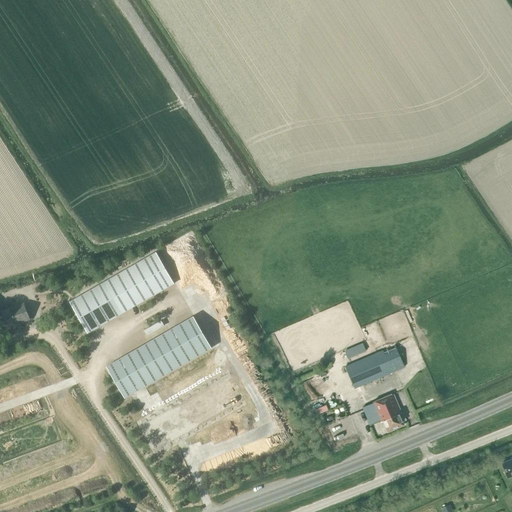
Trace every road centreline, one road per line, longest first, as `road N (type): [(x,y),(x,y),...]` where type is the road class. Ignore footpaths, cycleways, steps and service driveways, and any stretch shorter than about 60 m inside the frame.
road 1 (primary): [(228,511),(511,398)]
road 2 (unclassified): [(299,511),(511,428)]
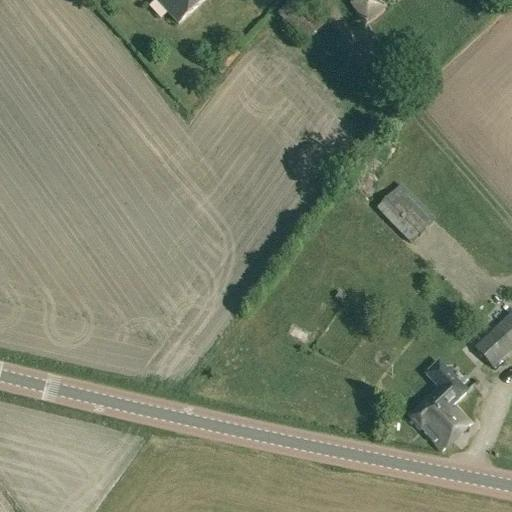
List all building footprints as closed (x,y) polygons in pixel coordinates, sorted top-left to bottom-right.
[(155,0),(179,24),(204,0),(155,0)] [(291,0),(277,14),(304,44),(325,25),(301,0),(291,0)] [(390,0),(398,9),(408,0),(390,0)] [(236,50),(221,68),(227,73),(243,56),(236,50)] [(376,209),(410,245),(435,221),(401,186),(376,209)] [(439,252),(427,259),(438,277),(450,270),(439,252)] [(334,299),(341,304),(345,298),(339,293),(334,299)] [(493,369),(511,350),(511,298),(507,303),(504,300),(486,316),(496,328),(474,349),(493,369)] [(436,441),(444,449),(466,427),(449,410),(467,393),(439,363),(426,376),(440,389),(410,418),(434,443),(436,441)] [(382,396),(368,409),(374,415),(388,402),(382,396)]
+-------+
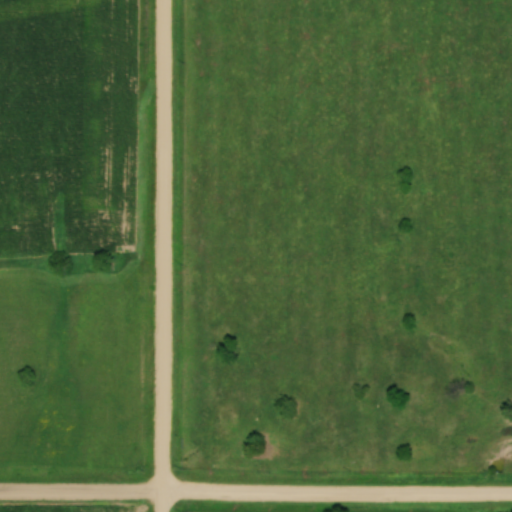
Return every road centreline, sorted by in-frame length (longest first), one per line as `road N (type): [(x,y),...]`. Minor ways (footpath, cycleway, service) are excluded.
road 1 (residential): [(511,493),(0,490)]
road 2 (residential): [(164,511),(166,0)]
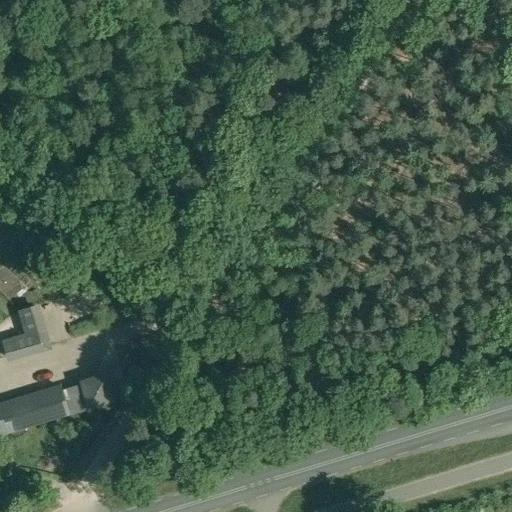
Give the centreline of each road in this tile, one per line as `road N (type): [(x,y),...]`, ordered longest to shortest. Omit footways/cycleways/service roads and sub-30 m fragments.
+-------+
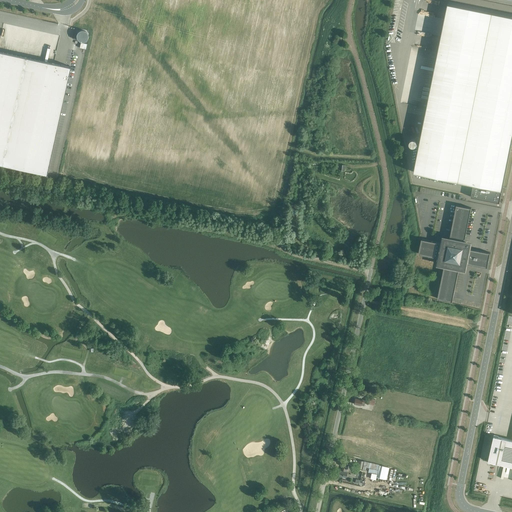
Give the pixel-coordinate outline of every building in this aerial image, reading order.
+-------+
INSTRUCTIONS FOR THE TASK:
Could you pull out every line of the listing above that contains the string "frame"? Case counts.

OUTPUT BELOW:
Trace every road centreline, one road per line, longest first, as `road N (type): [(x,y),(x,y),...]` where type is the road class. Ignore footpaths, cycleways, steps and service driveways, and any stretch shorter than about 60 m inside the frame.
Return every road centreline, sorted by in-frame length (longest first), one per line as `road N (type): [(x,y),...]`. Minor ways (footpath, cycleway, service) are excluded.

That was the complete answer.